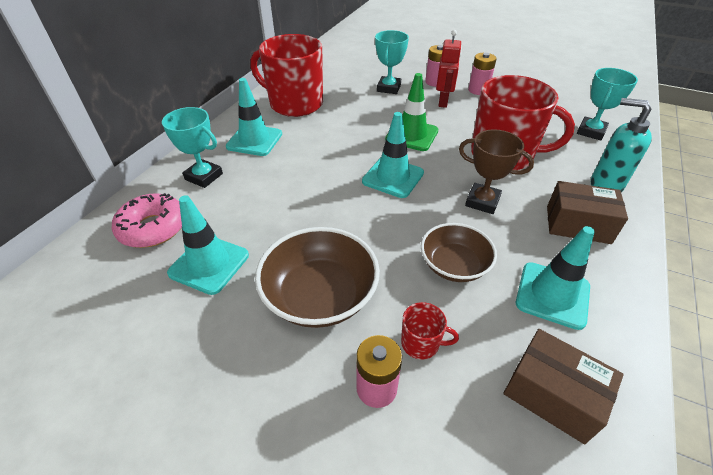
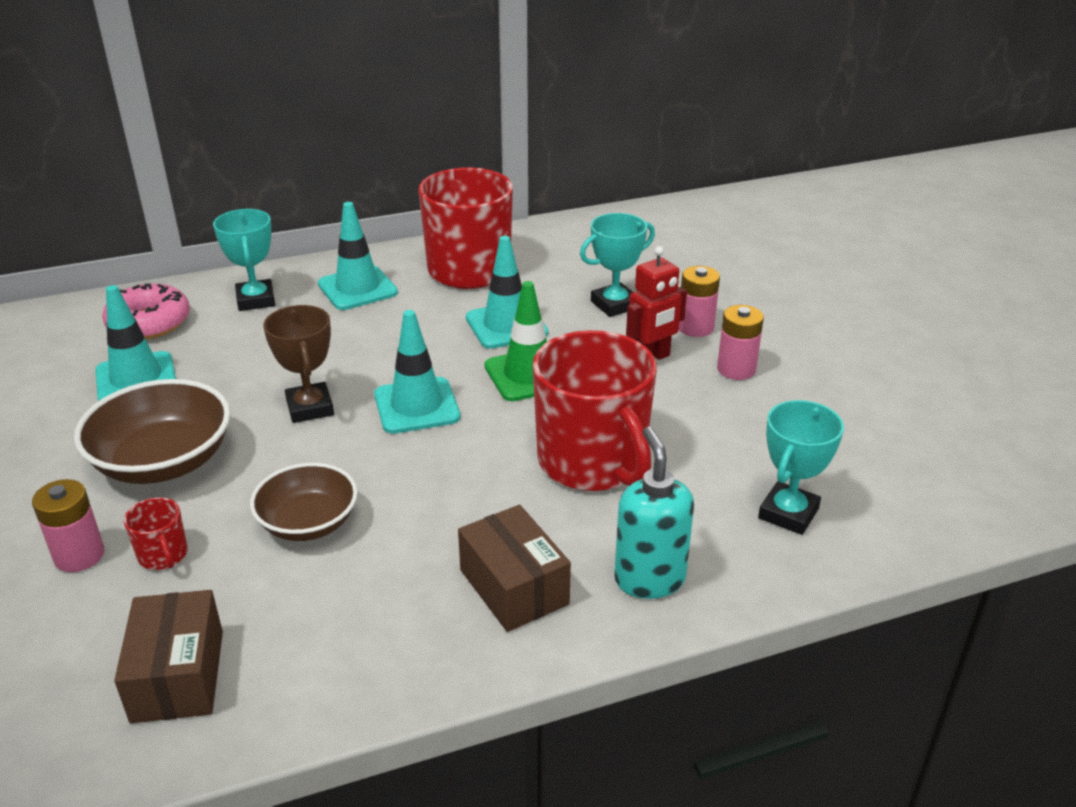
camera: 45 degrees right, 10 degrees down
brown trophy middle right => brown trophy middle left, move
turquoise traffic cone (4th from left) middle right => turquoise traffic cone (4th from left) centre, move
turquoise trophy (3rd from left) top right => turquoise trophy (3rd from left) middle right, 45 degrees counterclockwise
***
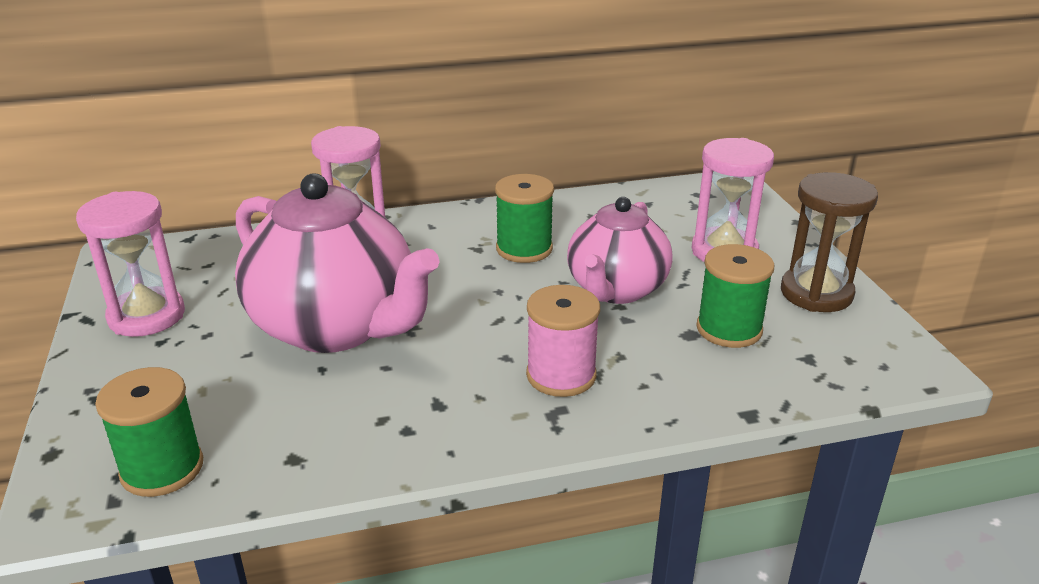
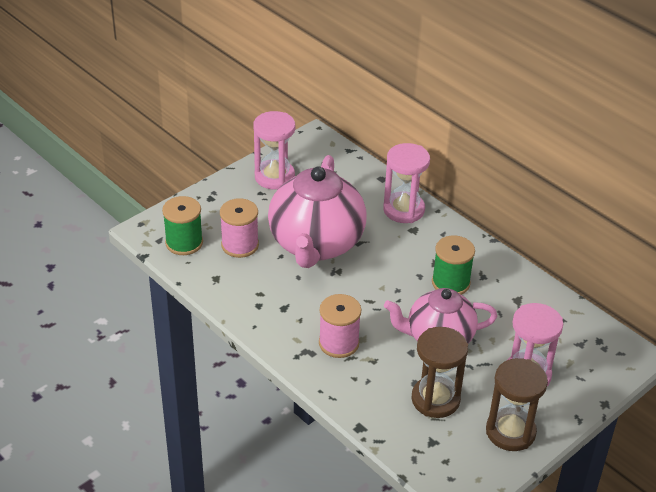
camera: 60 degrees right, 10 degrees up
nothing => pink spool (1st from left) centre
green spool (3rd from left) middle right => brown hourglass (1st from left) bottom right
***
=== TASK INSTRUCTIONS ===
Copy out every line in the records where the word "degrees" is found.

=== RESPONSE BOX ===
camera: 45 degrees right, 10 degrees down
turquoise trophy (3rd from left) top right => turquoise trophy (3rd from left) middle right, 45 degrees counterclockwise
camera: 60 degrees right, 10 degrees up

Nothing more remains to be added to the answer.